### DESCRIPTION OF THE TASK
Find the line containing "brown 1x2 plate [629,416,802,530]" in the entries below. Restate it and each line after it, word for word, up to and including the line containing "white 1x1 brick [356,104,398,159]".

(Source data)
======

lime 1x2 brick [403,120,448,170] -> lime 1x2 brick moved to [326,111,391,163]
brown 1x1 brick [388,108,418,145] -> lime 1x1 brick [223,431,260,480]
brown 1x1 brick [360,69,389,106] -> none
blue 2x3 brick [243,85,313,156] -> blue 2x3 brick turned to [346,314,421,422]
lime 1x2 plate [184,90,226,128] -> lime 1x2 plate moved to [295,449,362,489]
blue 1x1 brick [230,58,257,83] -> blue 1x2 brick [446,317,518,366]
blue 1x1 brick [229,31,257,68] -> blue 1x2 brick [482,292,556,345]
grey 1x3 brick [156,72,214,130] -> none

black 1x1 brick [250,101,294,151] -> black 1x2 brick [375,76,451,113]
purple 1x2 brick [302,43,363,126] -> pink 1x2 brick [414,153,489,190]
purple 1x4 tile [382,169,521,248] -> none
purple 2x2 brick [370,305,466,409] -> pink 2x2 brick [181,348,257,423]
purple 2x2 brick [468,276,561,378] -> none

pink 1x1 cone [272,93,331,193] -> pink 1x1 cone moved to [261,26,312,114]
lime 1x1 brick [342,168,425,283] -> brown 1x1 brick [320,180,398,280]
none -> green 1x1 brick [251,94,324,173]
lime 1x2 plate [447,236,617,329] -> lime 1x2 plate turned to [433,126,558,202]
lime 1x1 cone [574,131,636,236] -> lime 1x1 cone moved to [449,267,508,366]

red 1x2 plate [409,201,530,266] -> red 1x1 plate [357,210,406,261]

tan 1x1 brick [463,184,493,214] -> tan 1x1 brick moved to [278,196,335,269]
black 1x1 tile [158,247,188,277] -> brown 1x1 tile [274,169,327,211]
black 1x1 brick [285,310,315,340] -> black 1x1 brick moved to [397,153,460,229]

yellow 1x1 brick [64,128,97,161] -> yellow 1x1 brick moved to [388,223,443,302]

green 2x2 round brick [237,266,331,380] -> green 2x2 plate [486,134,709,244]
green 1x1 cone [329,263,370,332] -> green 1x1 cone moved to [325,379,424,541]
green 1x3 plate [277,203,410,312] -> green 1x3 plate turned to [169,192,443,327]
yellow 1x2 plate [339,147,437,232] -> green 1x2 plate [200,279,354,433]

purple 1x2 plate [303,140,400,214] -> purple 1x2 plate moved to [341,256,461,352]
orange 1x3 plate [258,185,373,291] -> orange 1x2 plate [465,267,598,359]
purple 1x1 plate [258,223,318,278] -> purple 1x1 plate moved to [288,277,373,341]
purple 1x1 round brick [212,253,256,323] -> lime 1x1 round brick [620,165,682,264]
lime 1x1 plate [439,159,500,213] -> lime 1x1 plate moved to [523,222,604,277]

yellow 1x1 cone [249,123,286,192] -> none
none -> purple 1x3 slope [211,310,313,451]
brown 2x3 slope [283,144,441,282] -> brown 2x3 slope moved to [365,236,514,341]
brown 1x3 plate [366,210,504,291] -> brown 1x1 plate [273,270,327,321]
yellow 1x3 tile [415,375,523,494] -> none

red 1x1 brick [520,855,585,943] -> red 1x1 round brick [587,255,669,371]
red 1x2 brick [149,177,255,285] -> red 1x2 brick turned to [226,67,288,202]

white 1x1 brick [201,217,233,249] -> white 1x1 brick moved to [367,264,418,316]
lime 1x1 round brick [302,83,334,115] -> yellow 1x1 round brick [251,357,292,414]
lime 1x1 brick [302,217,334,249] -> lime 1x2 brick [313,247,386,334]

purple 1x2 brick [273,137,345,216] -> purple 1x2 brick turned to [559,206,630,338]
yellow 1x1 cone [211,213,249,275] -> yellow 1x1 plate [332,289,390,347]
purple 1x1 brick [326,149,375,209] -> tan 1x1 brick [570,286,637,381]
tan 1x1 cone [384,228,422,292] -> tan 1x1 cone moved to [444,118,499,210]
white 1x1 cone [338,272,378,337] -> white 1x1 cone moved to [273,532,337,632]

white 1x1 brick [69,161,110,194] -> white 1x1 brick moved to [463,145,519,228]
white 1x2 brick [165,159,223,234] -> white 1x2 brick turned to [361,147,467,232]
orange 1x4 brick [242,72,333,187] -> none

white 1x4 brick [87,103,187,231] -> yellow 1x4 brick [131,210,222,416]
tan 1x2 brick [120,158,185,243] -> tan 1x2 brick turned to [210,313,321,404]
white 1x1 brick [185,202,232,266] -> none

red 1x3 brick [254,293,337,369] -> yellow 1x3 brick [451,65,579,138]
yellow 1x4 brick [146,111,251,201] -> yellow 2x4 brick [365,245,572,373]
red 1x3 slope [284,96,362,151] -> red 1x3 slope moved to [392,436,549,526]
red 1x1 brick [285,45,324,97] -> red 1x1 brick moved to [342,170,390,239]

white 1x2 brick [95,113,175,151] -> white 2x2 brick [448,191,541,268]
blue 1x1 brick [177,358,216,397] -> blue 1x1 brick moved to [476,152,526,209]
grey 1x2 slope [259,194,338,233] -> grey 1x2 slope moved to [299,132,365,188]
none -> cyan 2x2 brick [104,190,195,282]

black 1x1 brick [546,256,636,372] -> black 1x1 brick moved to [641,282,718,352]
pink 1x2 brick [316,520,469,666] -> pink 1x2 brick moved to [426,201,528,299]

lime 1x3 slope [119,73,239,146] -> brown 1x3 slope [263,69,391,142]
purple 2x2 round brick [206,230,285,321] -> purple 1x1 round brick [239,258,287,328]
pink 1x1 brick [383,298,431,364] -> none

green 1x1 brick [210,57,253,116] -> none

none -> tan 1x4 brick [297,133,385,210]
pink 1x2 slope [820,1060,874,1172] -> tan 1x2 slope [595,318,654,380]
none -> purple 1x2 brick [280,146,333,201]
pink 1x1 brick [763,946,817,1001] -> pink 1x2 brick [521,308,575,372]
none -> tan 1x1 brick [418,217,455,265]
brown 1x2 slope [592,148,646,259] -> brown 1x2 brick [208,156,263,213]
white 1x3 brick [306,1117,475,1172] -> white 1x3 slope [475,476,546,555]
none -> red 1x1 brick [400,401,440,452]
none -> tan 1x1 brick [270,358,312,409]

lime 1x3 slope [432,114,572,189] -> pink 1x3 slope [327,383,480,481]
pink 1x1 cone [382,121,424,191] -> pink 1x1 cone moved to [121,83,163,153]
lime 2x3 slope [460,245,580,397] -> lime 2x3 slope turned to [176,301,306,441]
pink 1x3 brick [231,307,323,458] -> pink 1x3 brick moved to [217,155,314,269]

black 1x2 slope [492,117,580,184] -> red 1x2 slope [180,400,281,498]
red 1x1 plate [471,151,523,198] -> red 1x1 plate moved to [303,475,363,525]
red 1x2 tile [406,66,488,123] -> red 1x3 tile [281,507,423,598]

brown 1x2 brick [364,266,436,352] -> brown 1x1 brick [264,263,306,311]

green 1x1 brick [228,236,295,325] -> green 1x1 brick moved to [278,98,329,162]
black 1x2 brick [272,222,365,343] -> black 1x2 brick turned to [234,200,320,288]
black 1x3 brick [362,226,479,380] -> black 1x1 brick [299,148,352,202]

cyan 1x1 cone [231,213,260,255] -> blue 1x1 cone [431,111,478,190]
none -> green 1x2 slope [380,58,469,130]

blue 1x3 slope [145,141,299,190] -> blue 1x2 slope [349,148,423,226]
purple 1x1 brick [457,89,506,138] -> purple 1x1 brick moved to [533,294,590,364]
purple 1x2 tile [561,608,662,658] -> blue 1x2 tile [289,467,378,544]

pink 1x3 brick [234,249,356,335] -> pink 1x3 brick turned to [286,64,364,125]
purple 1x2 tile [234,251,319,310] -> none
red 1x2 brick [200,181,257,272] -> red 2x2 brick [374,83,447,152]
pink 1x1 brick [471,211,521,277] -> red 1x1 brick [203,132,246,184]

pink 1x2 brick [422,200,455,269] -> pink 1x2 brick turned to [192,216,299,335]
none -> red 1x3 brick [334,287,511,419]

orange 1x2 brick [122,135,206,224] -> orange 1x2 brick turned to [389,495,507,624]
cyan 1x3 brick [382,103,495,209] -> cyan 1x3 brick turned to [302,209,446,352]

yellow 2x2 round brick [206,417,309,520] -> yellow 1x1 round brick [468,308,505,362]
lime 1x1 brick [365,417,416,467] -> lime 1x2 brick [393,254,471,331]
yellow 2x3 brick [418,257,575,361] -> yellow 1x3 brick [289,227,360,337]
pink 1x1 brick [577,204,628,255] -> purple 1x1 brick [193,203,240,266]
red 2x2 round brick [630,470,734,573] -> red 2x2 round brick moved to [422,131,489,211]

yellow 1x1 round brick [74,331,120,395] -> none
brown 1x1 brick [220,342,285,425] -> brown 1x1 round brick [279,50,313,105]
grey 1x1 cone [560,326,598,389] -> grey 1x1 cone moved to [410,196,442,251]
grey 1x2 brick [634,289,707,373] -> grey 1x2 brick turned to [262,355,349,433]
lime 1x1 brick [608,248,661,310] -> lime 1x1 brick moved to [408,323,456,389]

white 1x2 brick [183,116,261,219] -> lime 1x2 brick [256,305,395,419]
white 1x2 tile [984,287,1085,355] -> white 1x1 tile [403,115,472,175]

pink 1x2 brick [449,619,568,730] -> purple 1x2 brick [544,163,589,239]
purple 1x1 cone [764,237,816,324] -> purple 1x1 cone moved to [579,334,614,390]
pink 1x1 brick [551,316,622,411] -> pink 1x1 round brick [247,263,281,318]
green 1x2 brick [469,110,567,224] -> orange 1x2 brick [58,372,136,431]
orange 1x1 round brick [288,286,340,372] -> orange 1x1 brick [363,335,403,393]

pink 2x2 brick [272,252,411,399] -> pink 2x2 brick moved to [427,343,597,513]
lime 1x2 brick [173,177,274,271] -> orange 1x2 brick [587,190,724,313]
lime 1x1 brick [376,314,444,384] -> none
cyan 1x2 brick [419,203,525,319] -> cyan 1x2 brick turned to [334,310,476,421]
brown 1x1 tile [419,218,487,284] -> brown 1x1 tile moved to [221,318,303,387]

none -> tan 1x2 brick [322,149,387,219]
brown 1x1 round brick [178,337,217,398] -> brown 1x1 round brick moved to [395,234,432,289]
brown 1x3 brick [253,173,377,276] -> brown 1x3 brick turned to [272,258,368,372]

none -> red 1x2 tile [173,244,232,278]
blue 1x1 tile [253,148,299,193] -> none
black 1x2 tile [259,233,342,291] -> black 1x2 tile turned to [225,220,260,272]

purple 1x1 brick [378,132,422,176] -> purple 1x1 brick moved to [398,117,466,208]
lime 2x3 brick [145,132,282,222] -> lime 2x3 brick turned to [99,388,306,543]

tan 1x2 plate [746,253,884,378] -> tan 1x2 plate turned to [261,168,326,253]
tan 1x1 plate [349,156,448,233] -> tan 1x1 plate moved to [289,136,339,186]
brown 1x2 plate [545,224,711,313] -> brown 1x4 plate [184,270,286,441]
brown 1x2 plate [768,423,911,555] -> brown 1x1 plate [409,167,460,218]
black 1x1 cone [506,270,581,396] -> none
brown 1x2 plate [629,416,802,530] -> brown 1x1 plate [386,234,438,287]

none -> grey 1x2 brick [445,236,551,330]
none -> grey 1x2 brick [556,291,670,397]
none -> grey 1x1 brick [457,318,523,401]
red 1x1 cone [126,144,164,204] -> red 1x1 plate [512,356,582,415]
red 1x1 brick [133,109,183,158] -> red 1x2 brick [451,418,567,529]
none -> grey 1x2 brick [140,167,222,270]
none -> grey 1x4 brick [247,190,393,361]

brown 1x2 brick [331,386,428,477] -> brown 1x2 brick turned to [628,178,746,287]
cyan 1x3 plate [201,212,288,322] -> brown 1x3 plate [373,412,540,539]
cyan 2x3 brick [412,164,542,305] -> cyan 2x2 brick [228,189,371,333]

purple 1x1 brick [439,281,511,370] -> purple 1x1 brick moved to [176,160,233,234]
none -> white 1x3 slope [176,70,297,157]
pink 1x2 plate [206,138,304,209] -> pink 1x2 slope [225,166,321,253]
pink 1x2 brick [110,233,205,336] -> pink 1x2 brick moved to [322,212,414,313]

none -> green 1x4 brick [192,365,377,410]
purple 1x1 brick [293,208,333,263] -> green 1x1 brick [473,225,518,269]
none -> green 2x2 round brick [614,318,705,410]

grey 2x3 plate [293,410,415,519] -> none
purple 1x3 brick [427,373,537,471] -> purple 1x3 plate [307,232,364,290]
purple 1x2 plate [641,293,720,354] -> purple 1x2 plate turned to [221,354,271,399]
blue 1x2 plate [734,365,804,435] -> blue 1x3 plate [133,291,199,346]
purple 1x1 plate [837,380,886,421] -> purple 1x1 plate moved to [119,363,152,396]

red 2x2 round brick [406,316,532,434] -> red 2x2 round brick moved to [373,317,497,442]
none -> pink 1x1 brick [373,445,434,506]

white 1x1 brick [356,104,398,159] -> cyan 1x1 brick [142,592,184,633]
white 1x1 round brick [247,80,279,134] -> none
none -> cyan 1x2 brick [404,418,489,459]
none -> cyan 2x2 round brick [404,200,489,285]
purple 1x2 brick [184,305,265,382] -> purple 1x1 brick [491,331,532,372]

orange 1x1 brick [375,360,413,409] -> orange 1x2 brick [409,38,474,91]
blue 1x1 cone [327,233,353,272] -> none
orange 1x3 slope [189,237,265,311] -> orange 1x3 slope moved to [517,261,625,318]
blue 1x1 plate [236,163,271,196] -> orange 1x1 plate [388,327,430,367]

======

### ANSWER TO THIS TASK
brown 1x2 plate [629,416,802,530] -> brown 1x1 plate [386,234,438,287]

none -> grey 1x2 brick [445,236,551,330]
none -> grey 1x2 brick [556,291,670,397]
none -> grey 1x1 brick [457,318,523,401]
red 1x1 cone [126,144,164,204] -> red 1x1 plate [512,356,582,415]
red 1x1 brick [133,109,183,158] -> red 1x2 brick [451,418,567,529]
none -> grey 1x2 brick [140,167,222,270]
none -> grey 1x4 brick [247,190,393,361]

brown 1x2 brick [331,386,428,477] -> brown 1x2 brick turned to [628,178,746,287]
cyan 1x3 plate [201,212,288,322] -> brown 1x3 plate [373,412,540,539]
cyan 2x3 brick [412,164,542,305] -> cyan 2x2 brick [228,189,371,333]

purple 1x1 brick [439,281,511,370] -> purple 1x1 brick moved to [176,160,233,234]
none -> white 1x3 slope [176,70,297,157]
pink 1x2 plate [206,138,304,209] -> pink 1x2 slope [225,166,321,253]
pink 1x2 brick [110,233,205,336] -> pink 1x2 brick moved to [322,212,414,313]

none -> green 1x4 brick [192,365,377,410]
purple 1x1 brick [293,208,333,263] -> green 1x1 brick [473,225,518,269]
none -> green 2x2 round brick [614,318,705,410]

grey 2x3 plate [293,410,415,519] -> none
purple 1x3 brick [427,373,537,471] -> purple 1x3 plate [307,232,364,290]
purple 1x2 plate [641,293,720,354] -> purple 1x2 plate turned to [221,354,271,399]
blue 1x2 plate [734,365,804,435] -> blue 1x3 plate [133,291,199,346]
purple 1x1 plate [837,380,886,421] -> purple 1x1 plate moved to [119,363,152,396]

red 2x2 round brick [406,316,532,434] -> red 2x2 round brick moved to [373,317,497,442]
none -> pink 1x1 brick [373,445,434,506]

white 1x1 brick [356,104,398,159] -> cyan 1x1 brick [142,592,184,633]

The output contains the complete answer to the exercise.